— Listed entries —

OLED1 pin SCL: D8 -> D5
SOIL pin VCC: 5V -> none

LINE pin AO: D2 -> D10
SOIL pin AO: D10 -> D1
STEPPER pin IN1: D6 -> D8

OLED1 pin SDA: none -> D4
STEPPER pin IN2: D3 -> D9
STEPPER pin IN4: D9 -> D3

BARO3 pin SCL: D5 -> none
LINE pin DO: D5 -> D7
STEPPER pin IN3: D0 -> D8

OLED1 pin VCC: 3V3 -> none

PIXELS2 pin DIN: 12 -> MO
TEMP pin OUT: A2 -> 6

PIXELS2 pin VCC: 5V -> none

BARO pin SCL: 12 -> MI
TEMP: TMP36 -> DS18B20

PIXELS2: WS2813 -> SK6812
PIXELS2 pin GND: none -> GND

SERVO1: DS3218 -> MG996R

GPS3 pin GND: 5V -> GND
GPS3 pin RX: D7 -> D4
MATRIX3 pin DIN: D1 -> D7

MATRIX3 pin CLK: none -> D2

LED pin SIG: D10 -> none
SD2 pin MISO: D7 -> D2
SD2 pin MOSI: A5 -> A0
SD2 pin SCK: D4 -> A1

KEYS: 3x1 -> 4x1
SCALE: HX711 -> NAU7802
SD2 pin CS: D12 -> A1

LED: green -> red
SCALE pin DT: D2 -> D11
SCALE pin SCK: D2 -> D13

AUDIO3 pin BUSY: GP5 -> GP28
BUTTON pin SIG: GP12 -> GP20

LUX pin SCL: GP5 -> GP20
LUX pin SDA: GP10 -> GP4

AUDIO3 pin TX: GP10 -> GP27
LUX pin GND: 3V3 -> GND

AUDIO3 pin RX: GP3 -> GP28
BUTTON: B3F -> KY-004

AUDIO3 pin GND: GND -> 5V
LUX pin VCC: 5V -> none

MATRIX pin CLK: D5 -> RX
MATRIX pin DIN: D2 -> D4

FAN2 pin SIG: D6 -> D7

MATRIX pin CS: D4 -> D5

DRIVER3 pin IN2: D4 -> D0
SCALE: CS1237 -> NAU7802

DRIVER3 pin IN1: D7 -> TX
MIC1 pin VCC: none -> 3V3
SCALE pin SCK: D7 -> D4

— Problem statement —
Transcribe the full listing exactly, keeping every word as it is.

— Result —
OLED1 pin SCL: D8 -> D5
SOIL pin VCC: 5V -> none

LINE pin AO: D2 -> D10
SOIL pin AO: D10 -> D1
STEPPER pin IN1: D6 -> D8

OLED1 pin SDA: none -> D4
STEPPER pin IN2: D3 -> D9
STEPPER pin IN4: D9 -> D3

BARO3 pin SCL: D5 -> none
LINE pin DO: D5 -> D7
STEPPER pin IN3: D0 -> D8

OLED1 pin VCC: 3V3 -> none

PIXELS2 pin DIN: 12 -> MO
TEMP pin OUT: A2 -> 6

PIXELS2 pin VCC: 5V -> none

BARO pin SCL: 12 -> MI
TEMP: TMP36 -> DS18B20

PIXELS2: WS2813 -> SK6812
PIXELS2 pin GND: none -> GND

SERVO1: DS3218 -> MG996R

GPS3 pin GND: 5V -> GND
GPS3 pin RX: D7 -> D4
MATRIX3 pin DIN: D1 -> D7

MATRIX3 pin CLK: none -> D2

LED pin SIG: D10 -> none
SD2 pin MISO: D7 -> D2
SD2 pin MOSI: A5 -> A0
SD2 pin SCK: D4 -> A1

KEYS: 3x1 -> 4x1
SCALE: HX711 -> NAU7802
SD2 pin CS: D12 -> A1

LED: green -> red
SCALE pin DT: D2 -> D11
SCALE pin SCK: D2 -> D13

AUDIO3 pin BUSY: GP5 -> GP28
BUTTON pin SIG: GP12 -> GP20

LUX pin SCL: GP5 -> GP20
LUX pin SDA: GP10 -> GP4

AUDIO3 pin TX: GP10 -> GP27
LUX pin GND: 3V3 -> GND

AUDIO3 pin RX: GP3 -> GP28
BUTTON: B3F -> KY-004

AUDIO3 pin GND: GND -> 5V
LUX pin VCC: 5V -> none

MATRIX pin CLK: D5 -> RX
MATRIX pin DIN: D2 -> D4

FAN2 pin SIG: D6 -> D7

MATRIX pin CS: D4 -> D5

DRIVER3 pin IN2: D4 -> D0
SCALE: CS1237 -> NAU7802

DRIVER3 pin IN1: D7 -> TX
MIC1 pin VCC: none -> 3V3
SCALE pin SCK: D7 -> D4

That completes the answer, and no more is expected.